● **Problem to work on**: Each line of the data below from the one holding "CN3 pin 1: +12V -> none" to the one holding "C5: 22uF (plus N23, minus N7) -> none", inclusive, is to be reproduced exactly; no other line belongs in the answer.

● **Supplied data**:
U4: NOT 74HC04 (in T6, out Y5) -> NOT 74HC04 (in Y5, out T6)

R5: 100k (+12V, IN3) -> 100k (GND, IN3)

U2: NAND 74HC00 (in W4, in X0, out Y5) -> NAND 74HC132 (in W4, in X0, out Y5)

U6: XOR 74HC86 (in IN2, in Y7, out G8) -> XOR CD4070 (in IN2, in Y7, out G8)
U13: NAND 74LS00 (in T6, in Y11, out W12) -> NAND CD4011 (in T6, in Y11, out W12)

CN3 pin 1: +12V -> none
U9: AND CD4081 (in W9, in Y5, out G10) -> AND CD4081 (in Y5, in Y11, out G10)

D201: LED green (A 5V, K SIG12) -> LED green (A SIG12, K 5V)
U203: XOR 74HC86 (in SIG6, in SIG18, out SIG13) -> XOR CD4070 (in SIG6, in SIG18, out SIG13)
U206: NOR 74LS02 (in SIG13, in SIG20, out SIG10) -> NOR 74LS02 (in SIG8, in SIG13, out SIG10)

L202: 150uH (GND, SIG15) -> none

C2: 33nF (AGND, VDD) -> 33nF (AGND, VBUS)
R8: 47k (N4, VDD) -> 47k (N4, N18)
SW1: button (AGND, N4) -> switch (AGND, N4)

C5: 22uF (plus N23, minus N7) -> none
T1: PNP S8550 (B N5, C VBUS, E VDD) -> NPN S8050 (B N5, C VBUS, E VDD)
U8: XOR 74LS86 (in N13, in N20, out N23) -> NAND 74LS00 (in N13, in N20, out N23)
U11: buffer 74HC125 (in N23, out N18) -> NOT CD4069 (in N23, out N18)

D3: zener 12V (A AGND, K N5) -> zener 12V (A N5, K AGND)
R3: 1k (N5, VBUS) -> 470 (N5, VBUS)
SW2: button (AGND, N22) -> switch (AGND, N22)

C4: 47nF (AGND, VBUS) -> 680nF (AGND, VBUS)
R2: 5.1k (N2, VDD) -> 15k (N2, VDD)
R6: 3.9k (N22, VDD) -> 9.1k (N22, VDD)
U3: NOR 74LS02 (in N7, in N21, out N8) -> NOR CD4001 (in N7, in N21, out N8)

● **Task solution**:
CN3 pin 1: +12V -> none
U9: AND CD4081 (in W9, in Y5, out G10) -> AND CD4081 (in Y5, in Y11, out G10)

D201: LED green (A 5V, K SIG12) -> LED green (A SIG12, K 5V)
U203: XOR 74HC86 (in SIG6, in SIG18, out SIG13) -> XOR CD4070 (in SIG6, in SIG18, out SIG13)
U206: NOR 74LS02 (in SIG13, in SIG20, out SIG10) -> NOR 74LS02 (in SIG8, in SIG13, out SIG10)

L202: 150uH (GND, SIG15) -> none

C2: 33nF (AGND, VDD) -> 33nF (AGND, VBUS)
R8: 47k (N4, VDD) -> 47k (N4, N18)
SW1: button (AGND, N4) -> switch (AGND, N4)

C5: 22uF (plus N23, minus N7) -> none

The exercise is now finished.